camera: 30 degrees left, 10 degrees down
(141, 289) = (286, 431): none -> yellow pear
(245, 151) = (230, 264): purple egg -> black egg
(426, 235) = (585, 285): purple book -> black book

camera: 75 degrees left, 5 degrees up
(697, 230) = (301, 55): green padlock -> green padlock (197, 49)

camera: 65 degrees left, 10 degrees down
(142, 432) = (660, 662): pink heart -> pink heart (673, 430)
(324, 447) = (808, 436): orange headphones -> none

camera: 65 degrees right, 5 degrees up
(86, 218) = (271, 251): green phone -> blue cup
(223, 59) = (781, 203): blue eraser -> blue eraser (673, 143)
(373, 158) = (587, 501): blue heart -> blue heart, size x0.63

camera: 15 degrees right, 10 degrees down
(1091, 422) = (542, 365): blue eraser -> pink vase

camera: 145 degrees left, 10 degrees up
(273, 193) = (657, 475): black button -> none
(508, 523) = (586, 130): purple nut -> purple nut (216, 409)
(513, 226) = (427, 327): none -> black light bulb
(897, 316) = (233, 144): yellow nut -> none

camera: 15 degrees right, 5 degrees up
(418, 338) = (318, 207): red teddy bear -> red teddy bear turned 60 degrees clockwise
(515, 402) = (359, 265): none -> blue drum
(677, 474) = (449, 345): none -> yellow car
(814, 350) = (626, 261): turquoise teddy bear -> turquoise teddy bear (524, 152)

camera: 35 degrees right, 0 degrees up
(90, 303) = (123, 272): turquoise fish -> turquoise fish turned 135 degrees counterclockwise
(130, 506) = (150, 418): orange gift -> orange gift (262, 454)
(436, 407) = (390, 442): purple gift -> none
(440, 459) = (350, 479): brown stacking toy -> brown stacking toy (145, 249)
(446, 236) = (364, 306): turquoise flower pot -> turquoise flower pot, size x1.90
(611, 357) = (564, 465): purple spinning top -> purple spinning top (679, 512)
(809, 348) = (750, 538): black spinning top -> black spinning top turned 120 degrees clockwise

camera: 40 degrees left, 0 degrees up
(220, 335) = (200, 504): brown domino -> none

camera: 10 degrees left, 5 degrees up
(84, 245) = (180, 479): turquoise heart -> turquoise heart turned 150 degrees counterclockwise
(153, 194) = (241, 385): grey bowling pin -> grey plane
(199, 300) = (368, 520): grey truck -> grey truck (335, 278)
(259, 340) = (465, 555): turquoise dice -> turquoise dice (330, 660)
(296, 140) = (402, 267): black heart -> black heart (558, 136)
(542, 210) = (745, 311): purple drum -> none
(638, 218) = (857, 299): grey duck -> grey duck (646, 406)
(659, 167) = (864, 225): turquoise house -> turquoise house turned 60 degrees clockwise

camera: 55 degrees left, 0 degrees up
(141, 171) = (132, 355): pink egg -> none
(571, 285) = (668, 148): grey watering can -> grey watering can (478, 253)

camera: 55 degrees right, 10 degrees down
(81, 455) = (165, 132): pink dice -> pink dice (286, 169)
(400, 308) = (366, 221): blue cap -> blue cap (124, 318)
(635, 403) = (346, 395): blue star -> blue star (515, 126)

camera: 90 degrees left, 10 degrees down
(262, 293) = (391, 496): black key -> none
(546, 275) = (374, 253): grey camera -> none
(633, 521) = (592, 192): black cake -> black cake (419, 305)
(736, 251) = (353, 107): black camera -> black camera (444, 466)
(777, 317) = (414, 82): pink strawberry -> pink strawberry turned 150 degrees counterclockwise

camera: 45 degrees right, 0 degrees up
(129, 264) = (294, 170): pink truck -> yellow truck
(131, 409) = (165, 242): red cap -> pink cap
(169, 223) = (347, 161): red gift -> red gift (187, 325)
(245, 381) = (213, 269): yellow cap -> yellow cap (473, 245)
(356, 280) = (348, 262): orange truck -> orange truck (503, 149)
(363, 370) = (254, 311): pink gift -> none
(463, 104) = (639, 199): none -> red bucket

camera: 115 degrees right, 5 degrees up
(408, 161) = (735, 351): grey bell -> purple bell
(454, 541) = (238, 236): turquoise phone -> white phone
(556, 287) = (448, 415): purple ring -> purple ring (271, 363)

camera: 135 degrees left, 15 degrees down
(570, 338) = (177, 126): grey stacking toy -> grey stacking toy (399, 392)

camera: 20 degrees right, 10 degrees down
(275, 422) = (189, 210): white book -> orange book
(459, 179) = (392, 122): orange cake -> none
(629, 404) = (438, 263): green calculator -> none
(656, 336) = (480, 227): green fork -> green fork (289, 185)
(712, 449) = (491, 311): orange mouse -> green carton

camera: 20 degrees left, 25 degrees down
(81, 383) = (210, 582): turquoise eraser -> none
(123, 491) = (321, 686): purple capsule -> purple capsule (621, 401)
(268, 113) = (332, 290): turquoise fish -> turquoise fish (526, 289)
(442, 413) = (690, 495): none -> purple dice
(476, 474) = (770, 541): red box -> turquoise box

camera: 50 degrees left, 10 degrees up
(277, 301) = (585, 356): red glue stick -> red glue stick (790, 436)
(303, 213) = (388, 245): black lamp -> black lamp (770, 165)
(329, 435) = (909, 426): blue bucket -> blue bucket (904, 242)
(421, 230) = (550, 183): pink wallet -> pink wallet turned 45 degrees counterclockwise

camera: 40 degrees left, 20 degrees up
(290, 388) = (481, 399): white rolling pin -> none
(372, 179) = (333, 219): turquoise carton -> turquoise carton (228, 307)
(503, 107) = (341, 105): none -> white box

▶ Task brief:
Beginning with the line containing "(277, 301) = (585, 356): red" in the material above, copy every line exactly until you have copied the line containing "(421, 230) = (550, 183): pink".

▶ Result of this exercise:
(277, 301) = (585, 356): red glue stick -> red glue stick (790, 436)
(303, 213) = (388, 245): black lamp -> black lamp (770, 165)
(329, 435) = (909, 426): blue bucket -> blue bucket (904, 242)
(421, 230) = (550, 183): pink wallet -> pink wallet turned 45 degrees counterclockwise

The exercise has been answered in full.